Dataset extract:

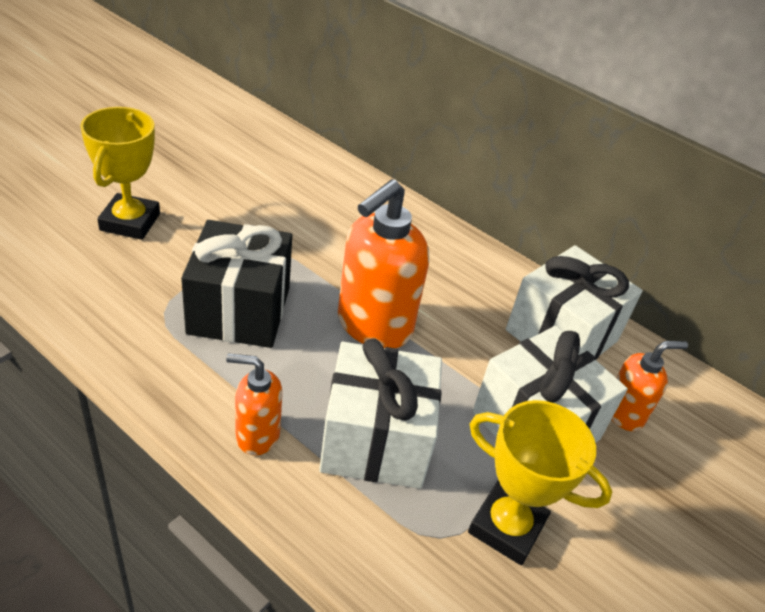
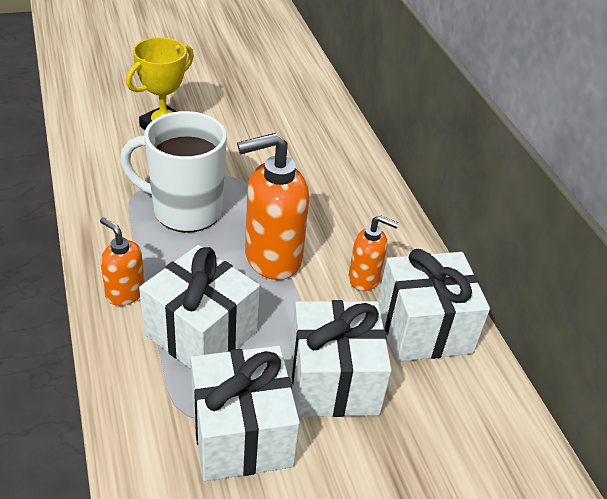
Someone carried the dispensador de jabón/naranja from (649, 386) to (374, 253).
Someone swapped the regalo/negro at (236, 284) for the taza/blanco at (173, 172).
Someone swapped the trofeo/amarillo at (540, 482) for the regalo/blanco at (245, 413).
--
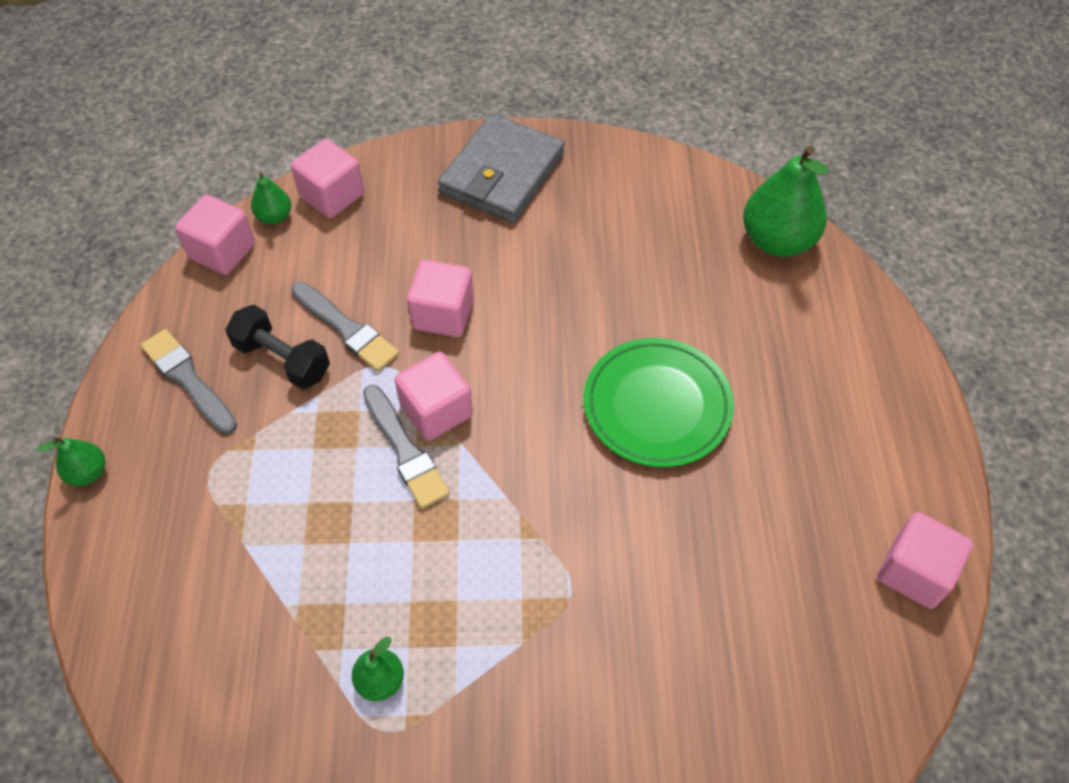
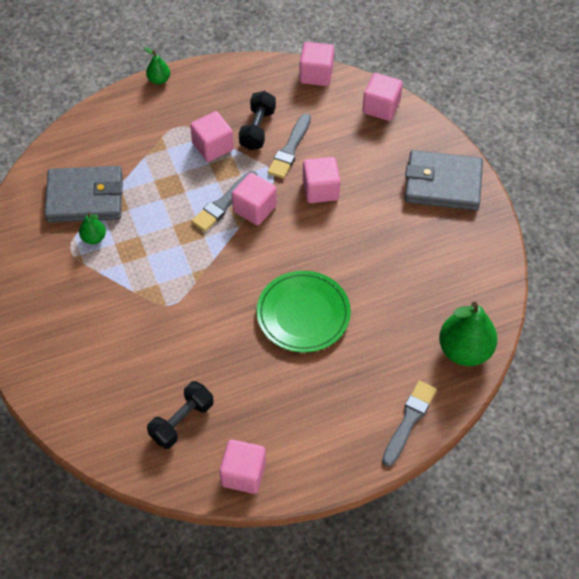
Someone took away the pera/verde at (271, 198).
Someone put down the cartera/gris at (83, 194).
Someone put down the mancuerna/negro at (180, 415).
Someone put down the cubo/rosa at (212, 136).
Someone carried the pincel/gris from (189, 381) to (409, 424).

Exercise directions:
Please transcribe exactly the lines above from the line that has "Someone put down the cartera/gris" up to and including the line that has "Someone carried the pincel/gris"; no other line belongs in the answer.

Answer to the exercise:
Someone put down the cartera/gris at (83, 194).
Someone put down the mancuerna/negro at (180, 415).
Someone put down the cubo/rosa at (212, 136).
Someone carried the pincel/gris from (189, 381) to (409, 424).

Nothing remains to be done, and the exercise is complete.